## WHAT TO WORK ON
Which lines run from the one containing "[156,325,204,370]" to the end of the records? Write them out exactly, both ends included, and nothing else.

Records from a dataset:
○ ○ ○ ○ ○ ○ ○
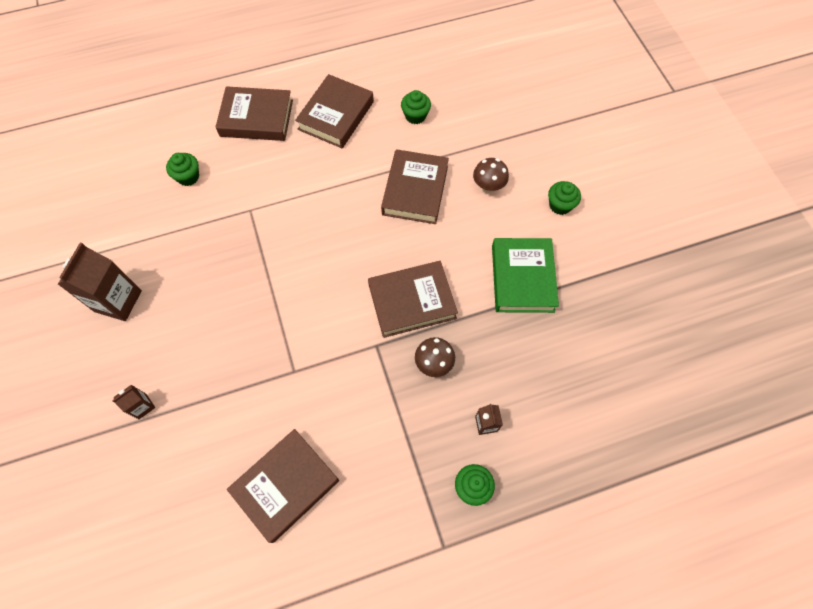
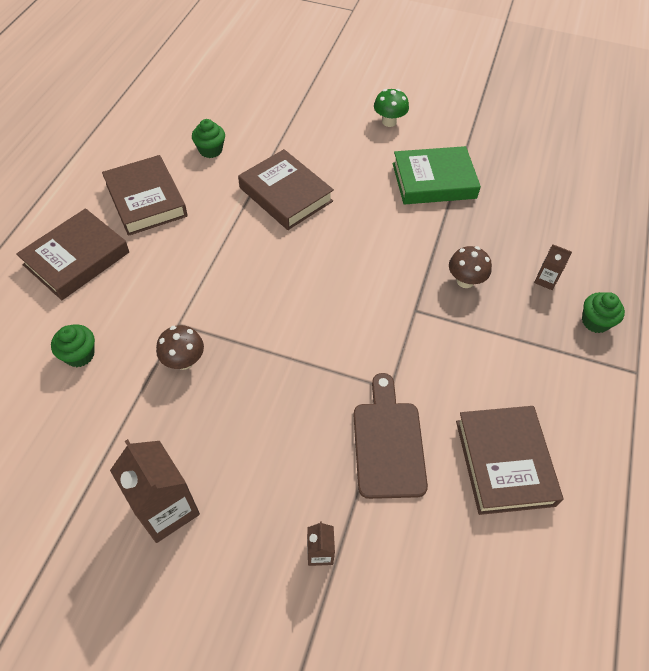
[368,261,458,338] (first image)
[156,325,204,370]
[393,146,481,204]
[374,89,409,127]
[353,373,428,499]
○ ○ ○ ○ ○ ○ ○
## SOLUTION TO THE EXERCISE
[156,325,204,370]
[393,146,481,204]
[374,89,409,127]
[353,373,428,499]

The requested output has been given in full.